◆ Task brief: Two lines below mark the span: the one containing "R11: 3.3k (+9V, VB2) -> 3.3k (GND, VB2)" and the one containing "R2: 1k (GND, N15) -> 3.3k (GND, N15)". Set down both, plus every line between, exactly as they stand, and nothing else.

Dataset below:

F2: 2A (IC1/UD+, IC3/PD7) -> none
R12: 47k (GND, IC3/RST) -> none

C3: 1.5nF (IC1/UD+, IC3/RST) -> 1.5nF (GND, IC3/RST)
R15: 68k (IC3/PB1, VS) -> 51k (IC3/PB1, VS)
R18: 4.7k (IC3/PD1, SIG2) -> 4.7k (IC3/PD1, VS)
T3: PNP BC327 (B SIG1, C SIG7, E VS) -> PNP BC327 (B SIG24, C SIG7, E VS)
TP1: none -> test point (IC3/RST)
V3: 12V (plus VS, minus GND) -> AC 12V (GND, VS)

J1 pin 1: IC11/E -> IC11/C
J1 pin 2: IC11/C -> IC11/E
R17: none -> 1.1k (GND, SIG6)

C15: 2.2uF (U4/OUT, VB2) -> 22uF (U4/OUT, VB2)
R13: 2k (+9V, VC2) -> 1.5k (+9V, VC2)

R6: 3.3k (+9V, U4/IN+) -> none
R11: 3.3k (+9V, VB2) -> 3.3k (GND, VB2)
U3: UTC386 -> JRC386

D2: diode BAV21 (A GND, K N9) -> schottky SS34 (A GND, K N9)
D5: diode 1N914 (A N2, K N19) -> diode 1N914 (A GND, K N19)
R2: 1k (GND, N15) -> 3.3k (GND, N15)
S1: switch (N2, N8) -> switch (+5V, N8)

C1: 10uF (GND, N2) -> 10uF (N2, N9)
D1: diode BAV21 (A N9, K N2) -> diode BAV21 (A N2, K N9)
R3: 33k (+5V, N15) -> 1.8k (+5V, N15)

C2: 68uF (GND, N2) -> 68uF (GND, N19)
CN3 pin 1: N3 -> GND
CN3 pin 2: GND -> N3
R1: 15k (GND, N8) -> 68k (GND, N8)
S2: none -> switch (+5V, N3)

End of Dataset.

◆ Solution below:
R11: 3.3k (+9V, VB2) -> 3.3k (GND, VB2)
U3: UTC386 -> JRC386

D2: diode BAV21 (A GND, K N9) -> schottky SS34 (A GND, K N9)
D5: diode 1N914 (A N2, K N19) -> diode 1N914 (A GND, K N19)
R2: 1k (GND, N15) -> 3.3k (GND, N15)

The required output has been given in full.